**EXERCISE**
Copy out the items below with every "Choices" changed to "Options" and nothing else altered. Leave the pictures out.

-- START --

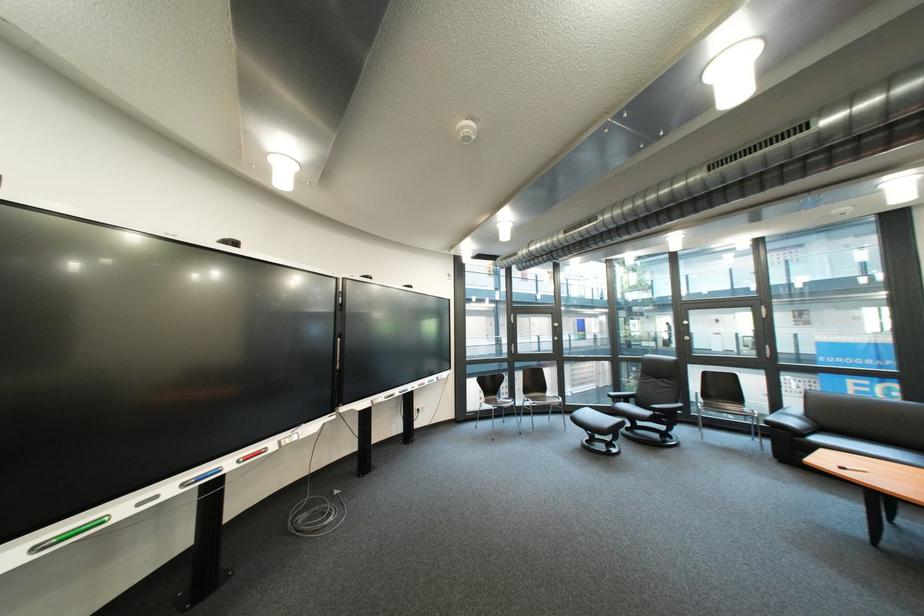
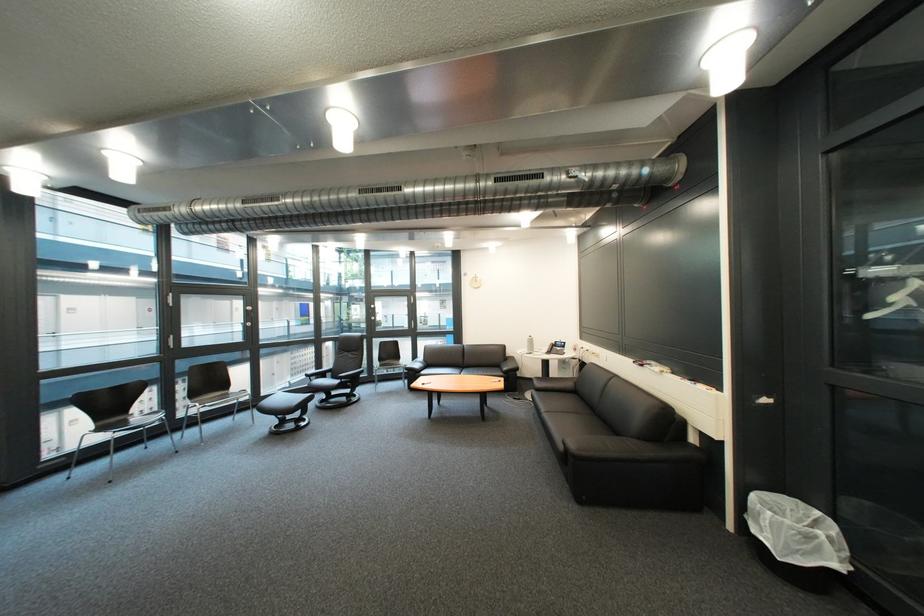
Question: The images are taken continuously from a first-person perspective. In which direction is your viewpoint rotating?

Choices:
 (A) Left
 (B) Right
 (C) Up
 (D) Down

Answer: (B)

-- END --

**COMPLETE RESPONSE**
Question: The images are taken continuously from a first-person perspective. In which direction is your viewpoint rotating?

Options:
 (A) Left
 (B) Right
 (C) Up
 (D) Down

Answer: (B)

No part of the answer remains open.